[MATERIAL SUPPLIED Boundary: Start]
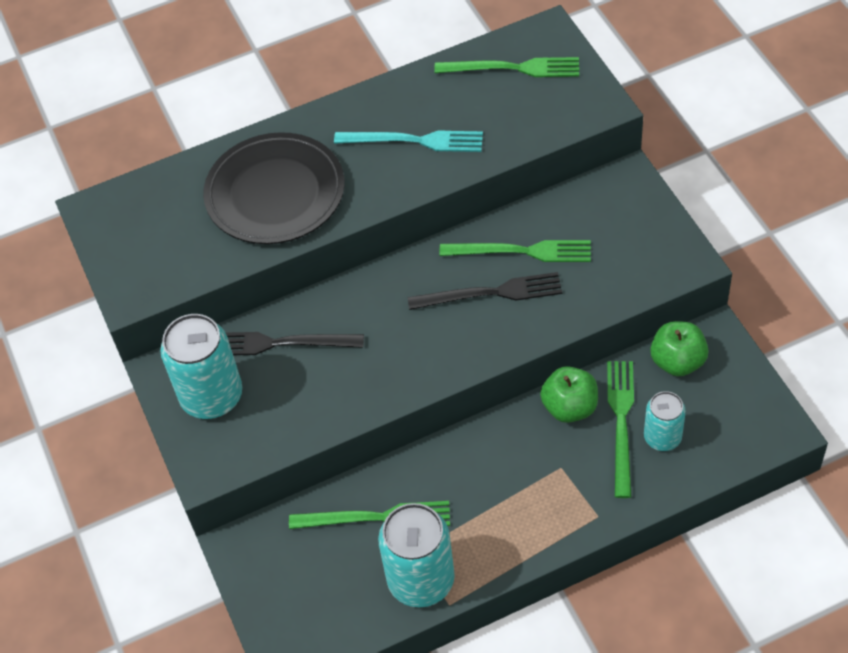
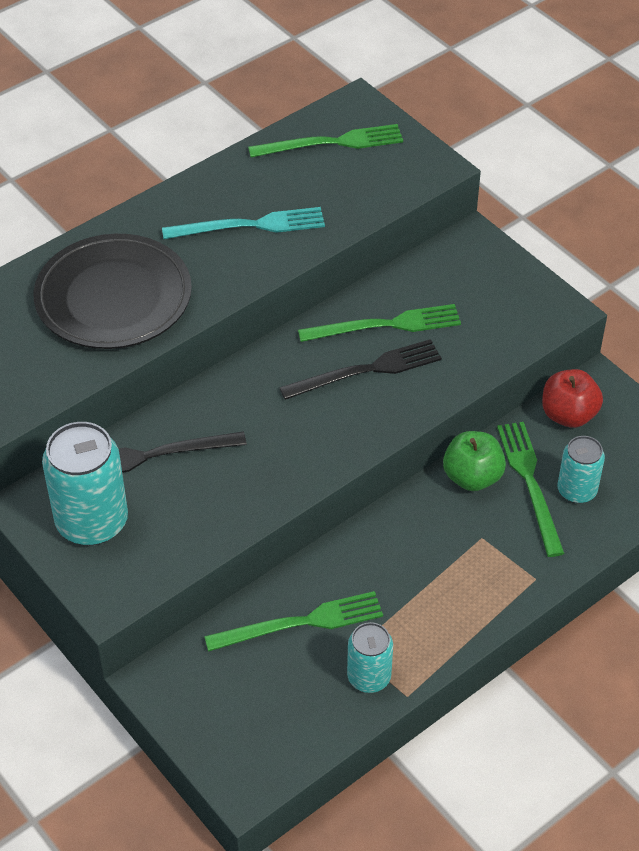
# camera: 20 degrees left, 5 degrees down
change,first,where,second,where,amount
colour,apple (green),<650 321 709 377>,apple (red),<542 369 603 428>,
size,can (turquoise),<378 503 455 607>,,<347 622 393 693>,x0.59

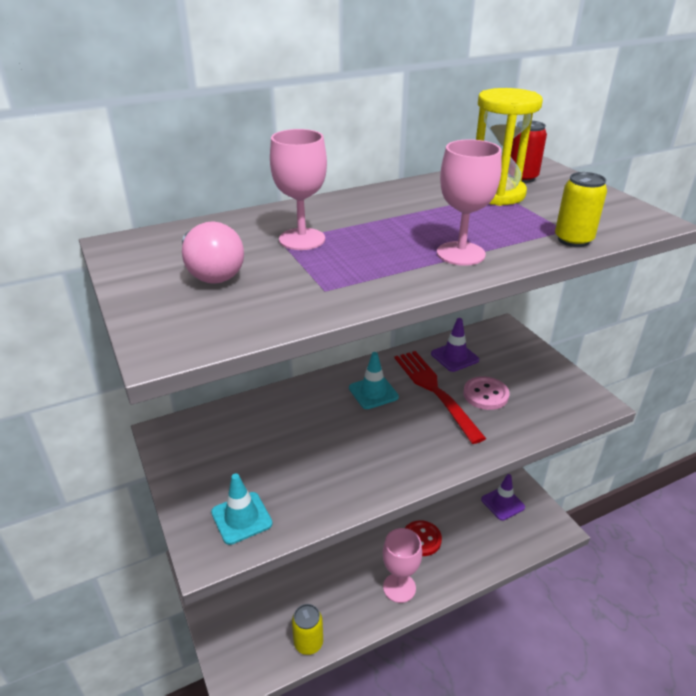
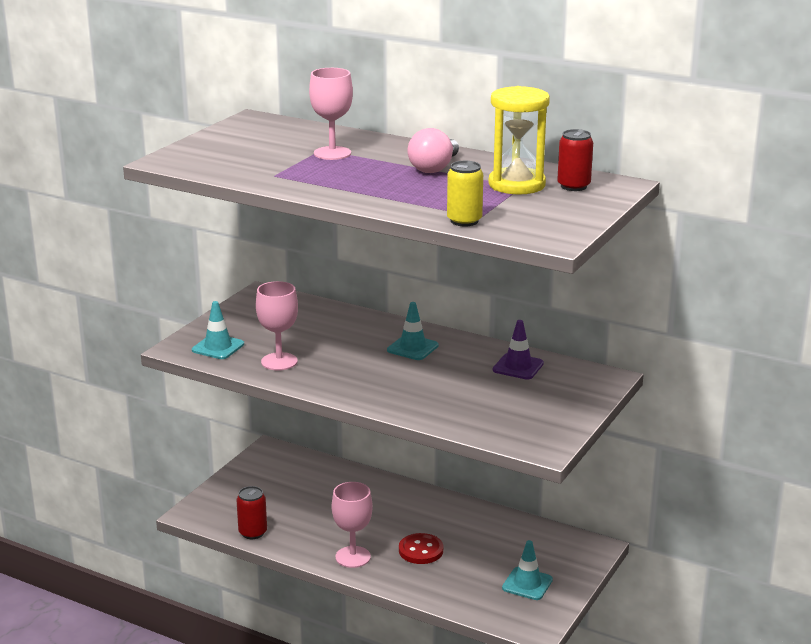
# camera: 55 degrees right, 10 degrees down
change,first,where,second,where,amount
relocated,goblet (pink),<437 139 502 266>,,<256 281 298 371>,
relocated,light bulb (pink),<182 221 244 284>,,<408 128 459 173>,
missing,fork (red),<394 351 486 444>,,,
missing,button (pink),<463 377 509 410>,,,
colour,traffic cone (purple),<481 474 525 521>,traffic cone (turquoise),<502 540 553 600>,
colour,can (yellow),<292 604 323 655>,can (red),<236 486 267 539>,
[MATERIAL SUPPLIED Boundary: End]
• [ACTIVITY]:
From the records above, work out how many lines contain the string "camera". Give only the number.

• [WRITTEN SOLUTION]:
2